Top of Data to process

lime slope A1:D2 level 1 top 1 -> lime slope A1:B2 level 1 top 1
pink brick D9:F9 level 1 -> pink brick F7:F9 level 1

Bottom of Data to process
Top of Data to process

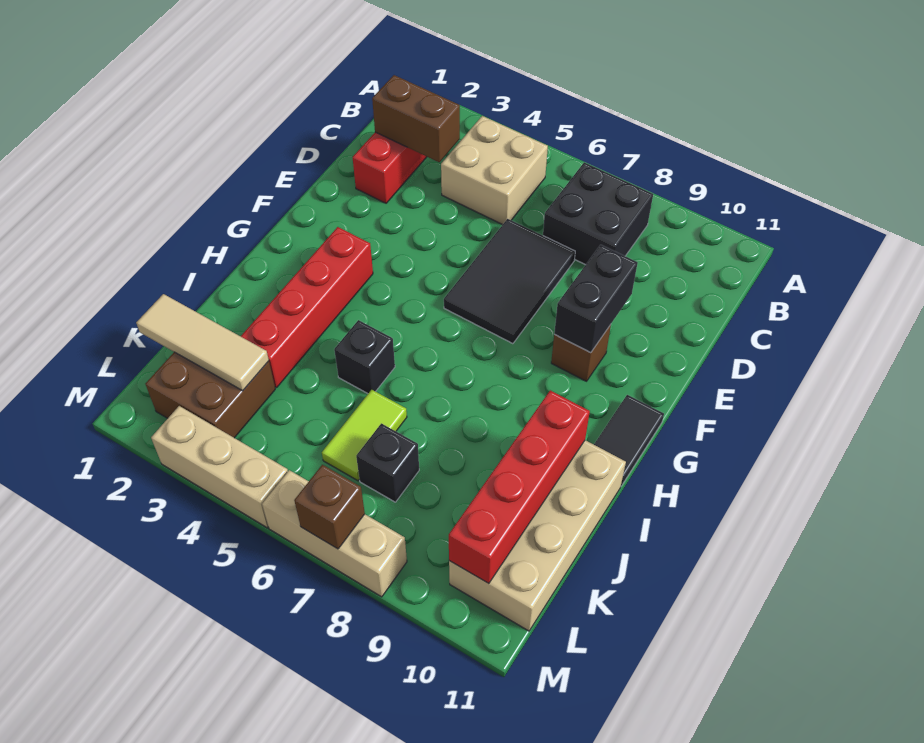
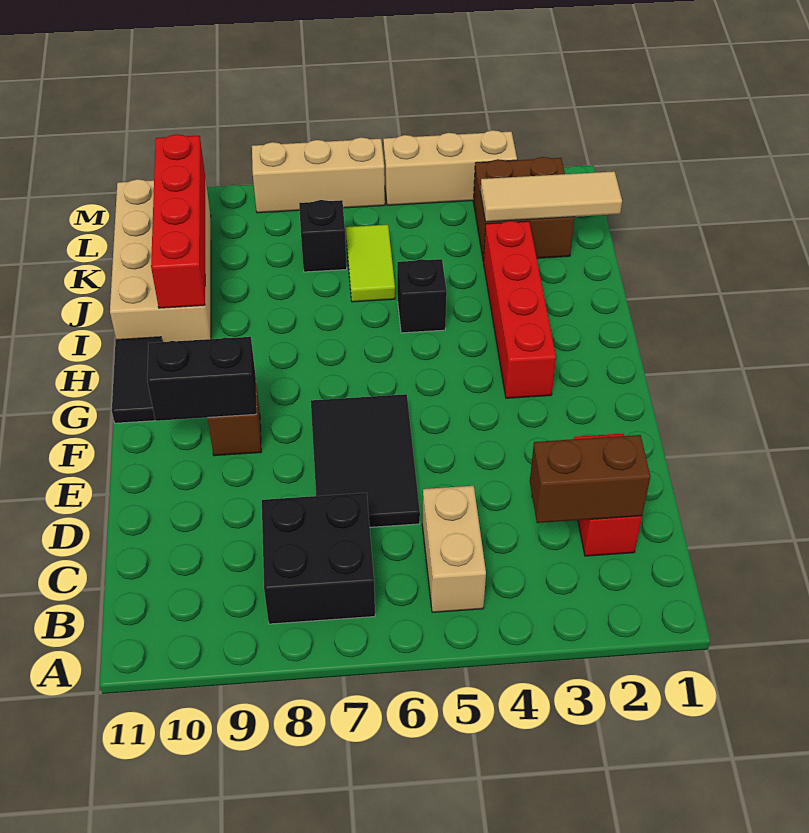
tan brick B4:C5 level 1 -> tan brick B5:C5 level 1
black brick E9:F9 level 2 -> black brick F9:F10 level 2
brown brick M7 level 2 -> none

Bottom of Data to process
Top of Data to process

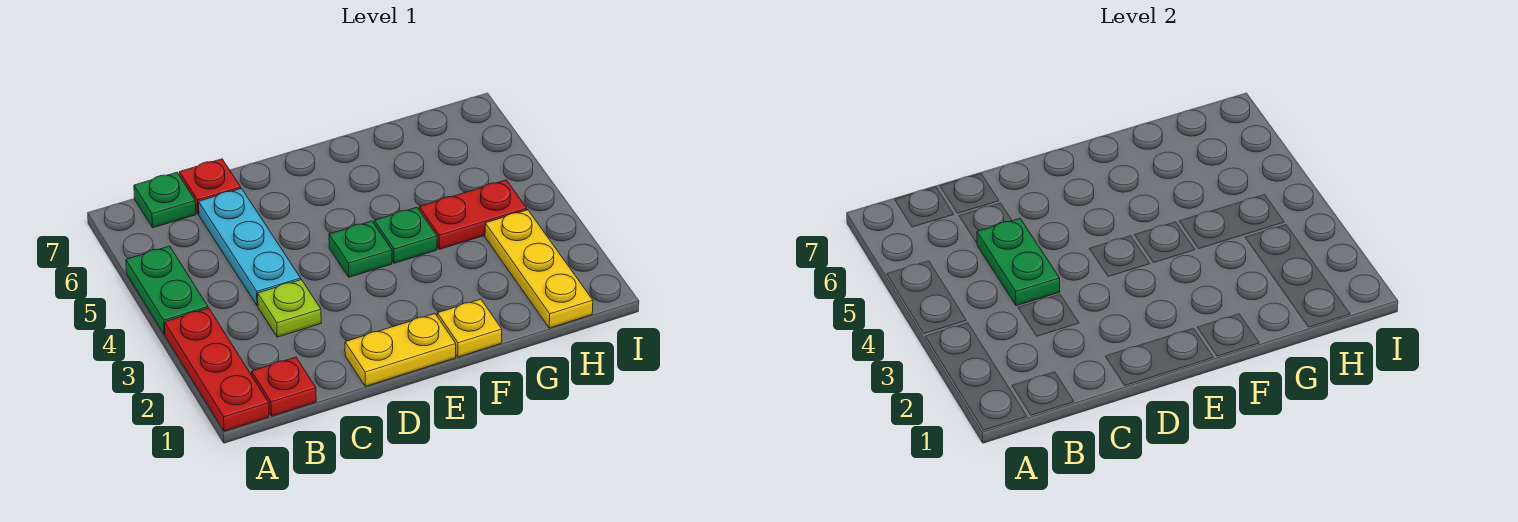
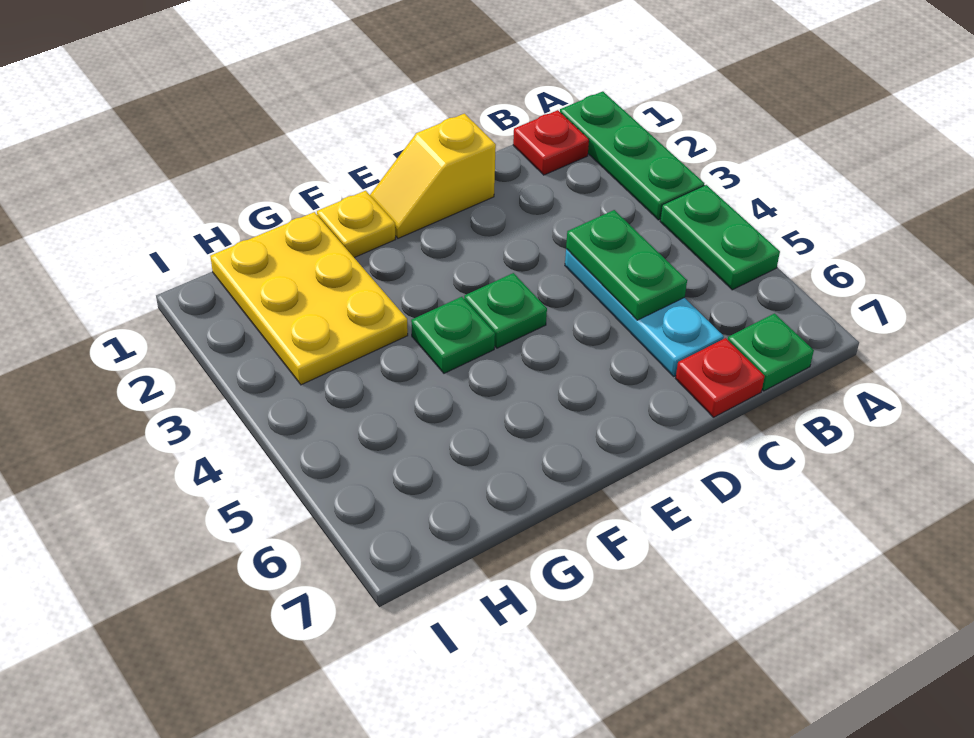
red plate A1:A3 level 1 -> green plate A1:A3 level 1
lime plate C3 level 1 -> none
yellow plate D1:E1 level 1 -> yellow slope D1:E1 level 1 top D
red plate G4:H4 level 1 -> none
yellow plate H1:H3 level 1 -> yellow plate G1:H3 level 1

Bottom of Data to process

Task statement:
Throughout the material above, find every line holding "plate" and copy it.

Task solution:
red plate A1:A3 level 1 -> green plate A1:A3 level 1
lime plate C3 level 1 -> none
yellow plate D1:E1 level 1 -> yellow slope D1:E1 level 1 top D
red plate G4:H4 level 1 -> none
yellow plate H1:H3 level 1 -> yellow plate G1:H3 level 1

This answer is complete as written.